* [Object state comparisons]
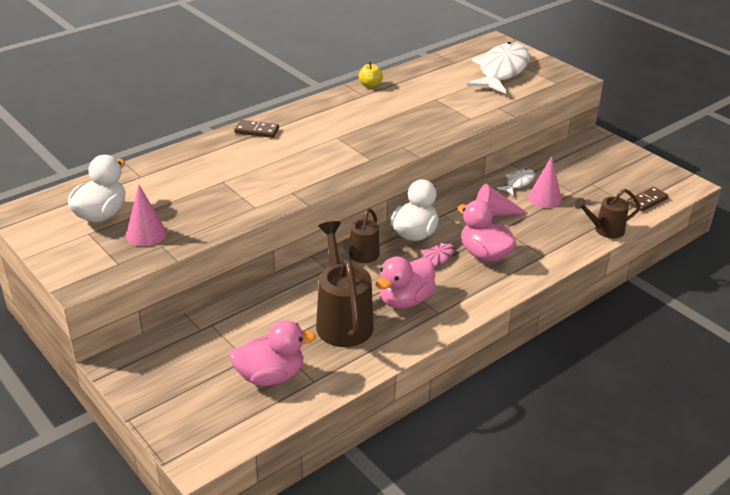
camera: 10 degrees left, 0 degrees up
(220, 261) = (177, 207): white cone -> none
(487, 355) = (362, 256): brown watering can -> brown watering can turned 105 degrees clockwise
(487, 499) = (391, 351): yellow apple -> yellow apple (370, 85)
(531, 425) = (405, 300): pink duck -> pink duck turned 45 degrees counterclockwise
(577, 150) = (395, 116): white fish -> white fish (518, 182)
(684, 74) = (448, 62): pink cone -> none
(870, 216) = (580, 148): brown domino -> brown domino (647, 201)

* [Aim of the exercise] Without including any images, output the data exactly as given.

* [Expected answer]
camera: 10 degrees left, 0 degrees up
(220, 261) = (177, 207): white cone -> none
(487, 355) = (362, 256): brown watering can -> brown watering can turned 105 degrees clockwise
(487, 499) = (391, 351): yellow apple -> yellow apple (370, 85)
(531, 425) = (405, 300): pink duck -> pink duck turned 45 degrees counterclockwise
(577, 150) = (395, 116): white fish -> white fish (518, 182)
(684, 74) = (448, 62): pink cone -> none
(870, 216) = (580, 148): brown domino -> brown domino (647, 201)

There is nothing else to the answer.